WORK ORDER:
In the listing that follows, count each line containing the string "none" and report only the count.

----------

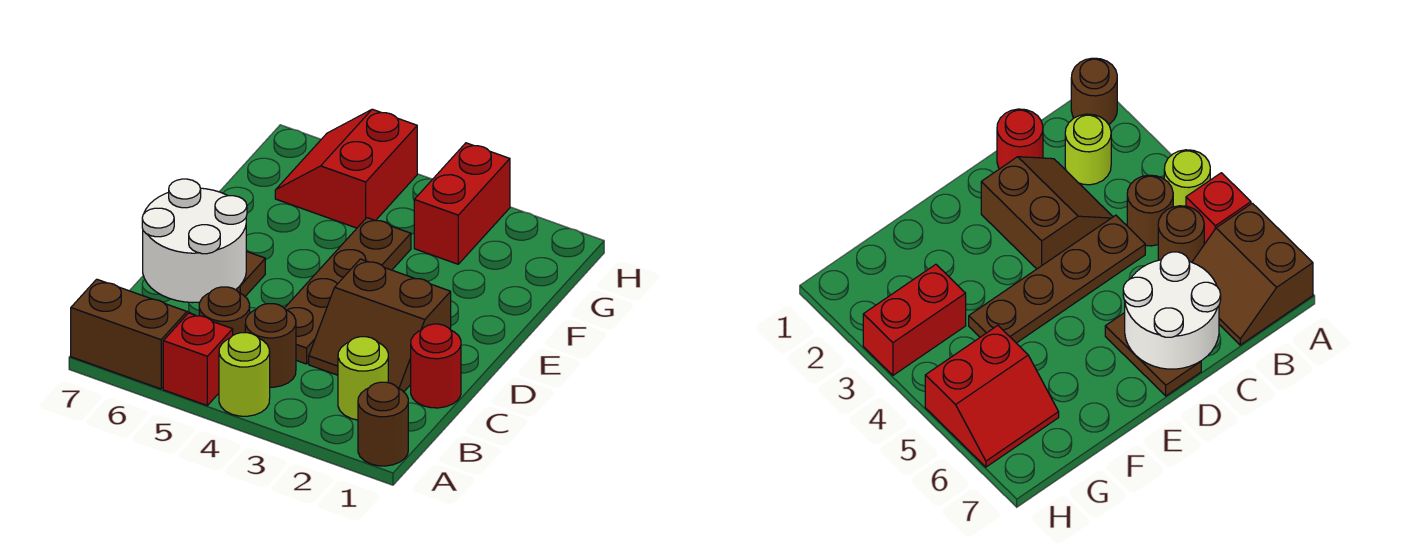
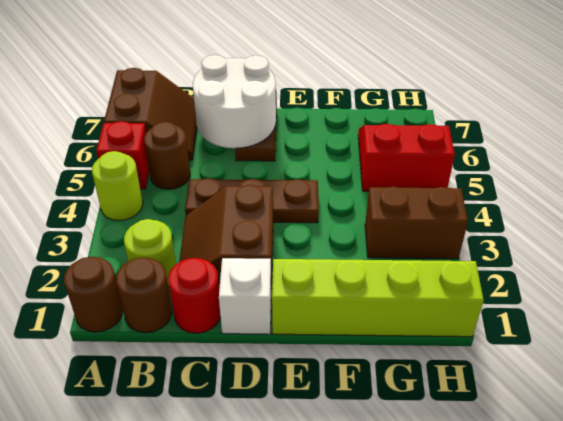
brown 1x1 round brick [245,304,296,387] -> brown 1x1 round brick moved to [116,257,172,333]
brown 1x4 plate [284,218,411,364] -> brown 1x3 plate [185,178,319,223]
none -> white 1x1 brick [219,258,271,334]
none -> lime 1x4 brick [272,259,484,337]
red 1x2 brick [414,143,510,264] -> brown 1x2 brick [365,186,468,259]

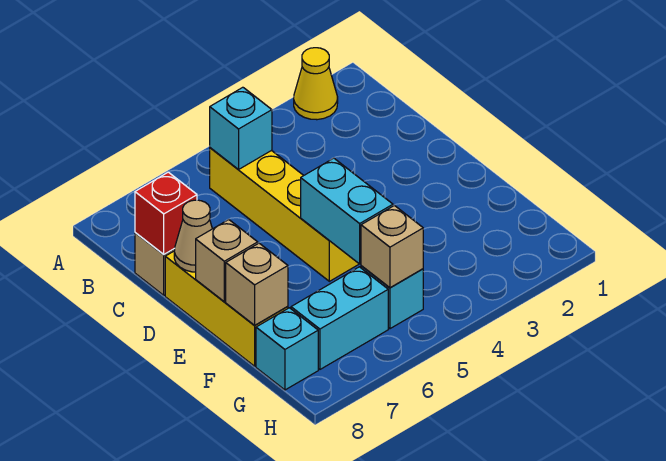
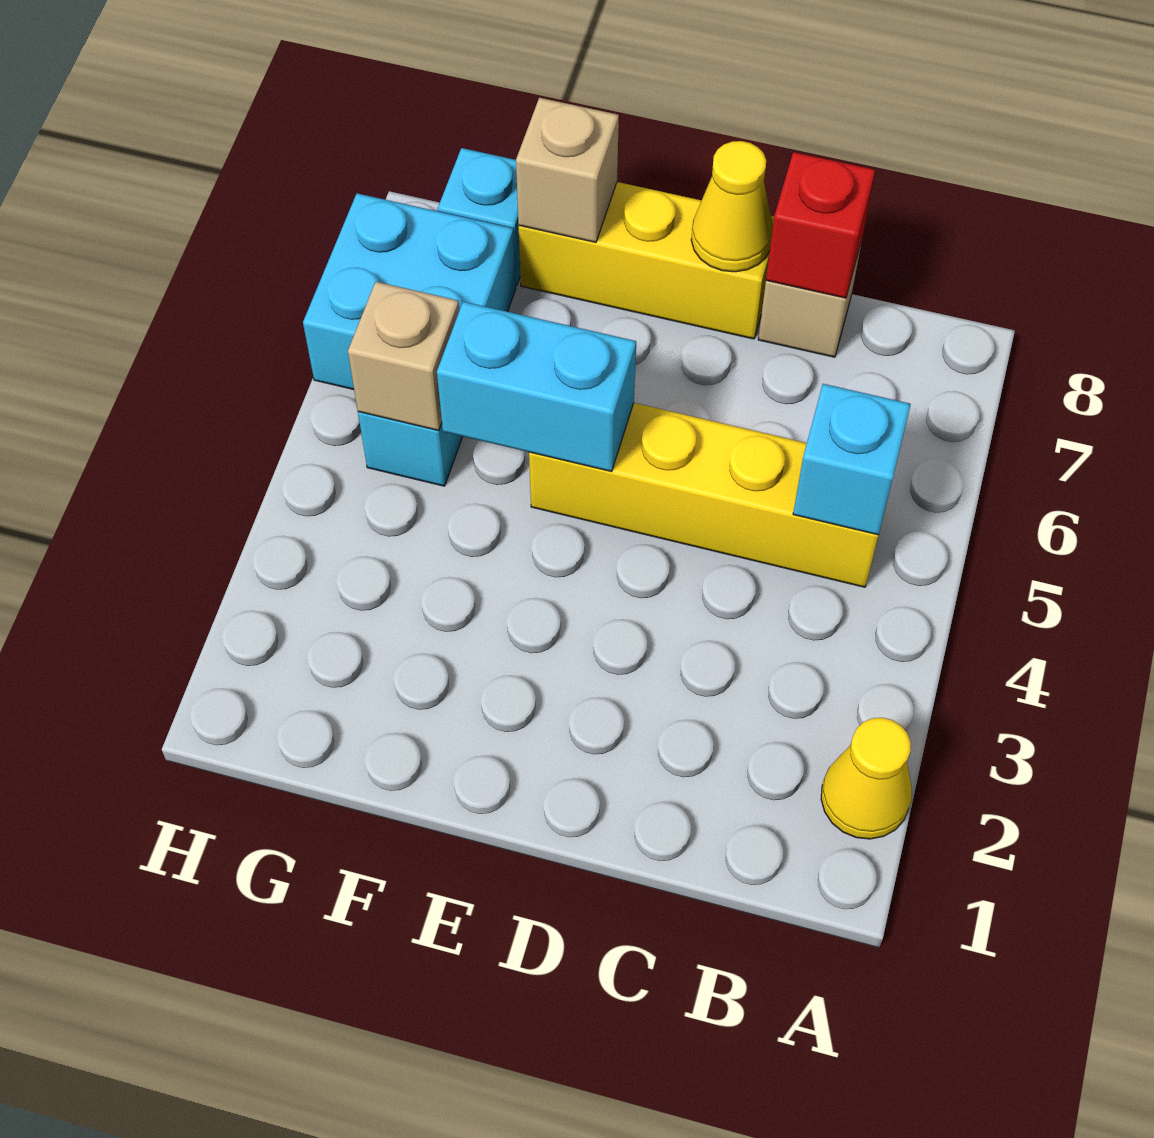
tan 1x1 cone [174,200,212,272] -> yellow 1x1 cone [691,141,773,272]
tan 1x1 brick [196,219,258,302] -> none
cyan 1x2 brick [291,267,388,369] -> cyan 2x2 brick [303,193,516,390]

----------

ANSWER AREA:
3